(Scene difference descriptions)
┌────────
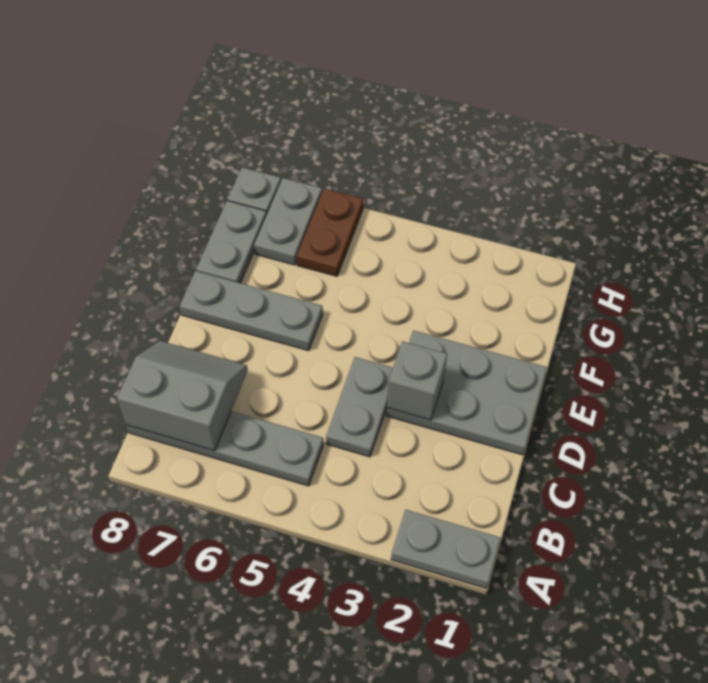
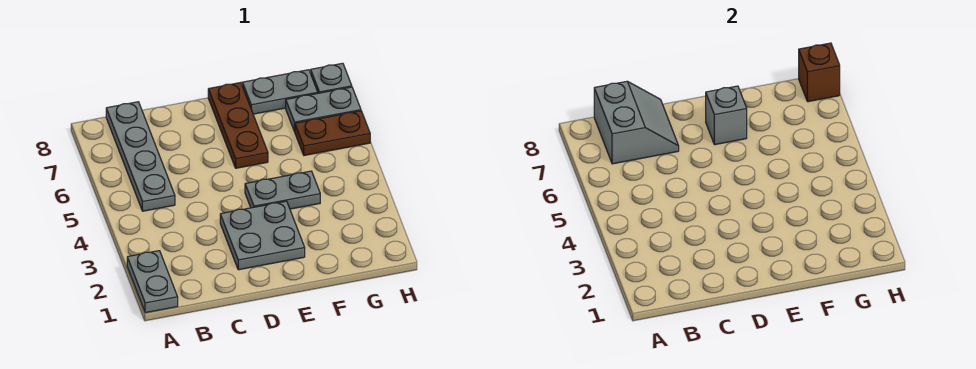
grey 1x2 plate [326,357,393,457] -> grey 1x2 plate moved to [245,171,320,209]
grey 2x3 plate [386,331,547,455] -> grey 2x2 plate [220,201,305,270]
grey 1x1 brick [387,341,447,420] -> grey 1x1 brick moved to [706,86,747,145]
grey 1x3 plate [180,271,323,351] -> brown 1x3 plate [208,83,268,168]
none -> brown 1x1 brick [799,43,840,102]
└────────
● **Work order**
Copy each line of the entries in which the string "grey" is found.

● **Solution**
grey 1x2 plate [326,357,393,457] -> grey 1x2 plate moved to [245,171,320,209]
grey 2x3 plate [386,331,547,455] -> grey 2x2 plate [220,201,305,270]
grey 1x1 brick [387,341,447,420] -> grey 1x1 brick moved to [706,86,747,145]
grey 1x3 plate [180,271,323,351] -> brown 1x3 plate [208,83,268,168]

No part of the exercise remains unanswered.